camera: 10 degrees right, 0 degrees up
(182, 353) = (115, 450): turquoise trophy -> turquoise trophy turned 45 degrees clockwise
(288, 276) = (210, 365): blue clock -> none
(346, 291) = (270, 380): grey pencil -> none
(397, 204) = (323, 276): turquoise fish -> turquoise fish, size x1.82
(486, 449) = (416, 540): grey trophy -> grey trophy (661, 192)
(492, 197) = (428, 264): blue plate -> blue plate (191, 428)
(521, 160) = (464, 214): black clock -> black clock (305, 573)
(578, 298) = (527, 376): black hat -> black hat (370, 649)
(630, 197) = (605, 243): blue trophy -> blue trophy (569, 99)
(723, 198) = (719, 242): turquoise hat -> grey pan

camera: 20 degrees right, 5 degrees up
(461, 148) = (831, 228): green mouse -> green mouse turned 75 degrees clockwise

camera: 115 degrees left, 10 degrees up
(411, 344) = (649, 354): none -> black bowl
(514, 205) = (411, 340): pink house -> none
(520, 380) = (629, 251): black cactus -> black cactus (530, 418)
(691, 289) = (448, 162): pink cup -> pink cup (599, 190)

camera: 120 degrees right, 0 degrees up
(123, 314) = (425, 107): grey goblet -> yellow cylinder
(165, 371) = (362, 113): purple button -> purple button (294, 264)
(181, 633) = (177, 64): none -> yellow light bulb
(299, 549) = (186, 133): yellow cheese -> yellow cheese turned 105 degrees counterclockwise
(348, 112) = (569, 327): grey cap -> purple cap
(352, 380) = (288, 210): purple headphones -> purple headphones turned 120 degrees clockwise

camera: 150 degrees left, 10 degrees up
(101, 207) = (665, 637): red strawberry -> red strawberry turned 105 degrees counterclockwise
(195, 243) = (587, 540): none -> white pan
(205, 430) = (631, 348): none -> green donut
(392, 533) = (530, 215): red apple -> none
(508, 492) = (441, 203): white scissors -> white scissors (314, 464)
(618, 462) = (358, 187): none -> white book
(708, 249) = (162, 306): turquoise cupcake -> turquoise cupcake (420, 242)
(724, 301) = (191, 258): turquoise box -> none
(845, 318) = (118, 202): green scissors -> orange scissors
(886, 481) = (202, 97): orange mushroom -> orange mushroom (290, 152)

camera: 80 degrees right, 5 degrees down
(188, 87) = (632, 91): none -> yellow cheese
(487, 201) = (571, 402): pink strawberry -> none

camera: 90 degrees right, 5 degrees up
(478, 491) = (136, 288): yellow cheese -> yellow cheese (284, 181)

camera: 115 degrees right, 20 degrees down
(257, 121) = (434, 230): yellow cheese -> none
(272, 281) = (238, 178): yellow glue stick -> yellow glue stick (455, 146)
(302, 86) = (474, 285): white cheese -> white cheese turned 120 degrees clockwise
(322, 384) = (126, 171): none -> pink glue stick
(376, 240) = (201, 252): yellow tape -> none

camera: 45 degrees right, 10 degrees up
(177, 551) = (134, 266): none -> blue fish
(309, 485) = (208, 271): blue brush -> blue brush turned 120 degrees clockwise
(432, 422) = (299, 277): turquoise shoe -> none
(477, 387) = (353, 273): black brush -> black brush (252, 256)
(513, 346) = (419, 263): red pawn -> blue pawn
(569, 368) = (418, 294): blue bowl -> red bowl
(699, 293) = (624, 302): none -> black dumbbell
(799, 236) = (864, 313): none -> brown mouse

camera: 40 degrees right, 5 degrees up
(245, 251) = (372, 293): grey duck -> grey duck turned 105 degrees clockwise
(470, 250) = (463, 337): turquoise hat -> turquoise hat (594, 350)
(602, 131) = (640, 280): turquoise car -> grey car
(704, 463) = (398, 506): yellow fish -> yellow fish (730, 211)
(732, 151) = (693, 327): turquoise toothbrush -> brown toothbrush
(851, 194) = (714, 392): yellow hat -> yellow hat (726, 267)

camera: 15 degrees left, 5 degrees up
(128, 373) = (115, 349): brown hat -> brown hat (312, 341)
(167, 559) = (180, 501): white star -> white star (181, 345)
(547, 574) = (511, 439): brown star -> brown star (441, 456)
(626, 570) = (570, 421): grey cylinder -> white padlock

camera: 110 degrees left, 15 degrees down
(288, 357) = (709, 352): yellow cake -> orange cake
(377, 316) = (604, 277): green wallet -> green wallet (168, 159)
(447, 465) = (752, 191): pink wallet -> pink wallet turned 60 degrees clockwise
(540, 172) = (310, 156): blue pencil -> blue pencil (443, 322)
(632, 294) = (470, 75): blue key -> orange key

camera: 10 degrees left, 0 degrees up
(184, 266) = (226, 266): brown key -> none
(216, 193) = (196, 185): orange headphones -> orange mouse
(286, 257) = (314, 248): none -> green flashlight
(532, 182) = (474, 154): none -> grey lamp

━━━━━━━━━━

• _What you will do_
Output only a verbatim copy of the lines spanning from the line that contains "(286, 257) = (314, 248): none" to the end of the records above.

• _Written response_
(286, 257) = (314, 248): none -> green flashlight
(532, 182) = (474, 154): none -> grey lamp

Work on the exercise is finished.